(Required work): Using the data below, report how many lines hold the word "black". Include nothing else in the reply.

(Source data):
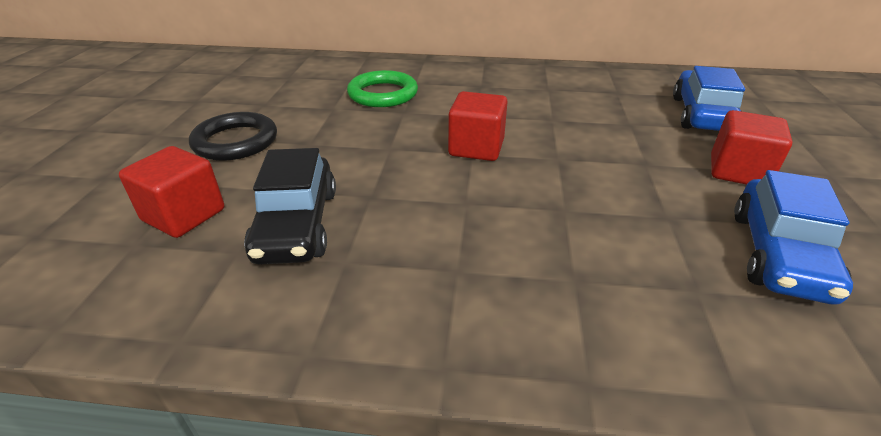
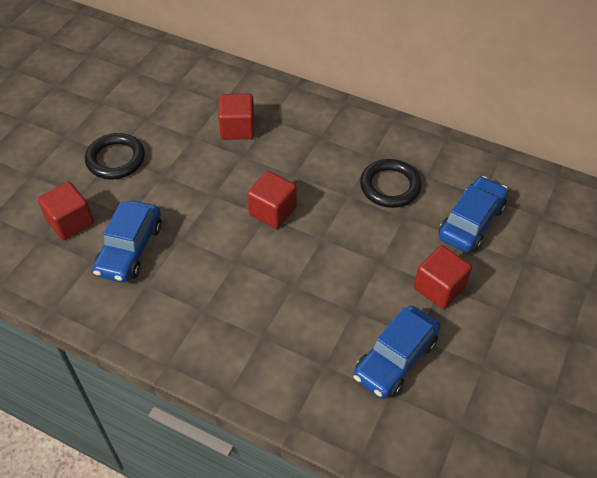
camera: 20 degrees right, 15 degrees up
black car [244,148,336,265] -> blue car [93,201,162,283]
green ring [347,70,418,107] -> red cube [218,94,254,140]
none -> black ring [360,159,421,208]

(Reply to the task): 2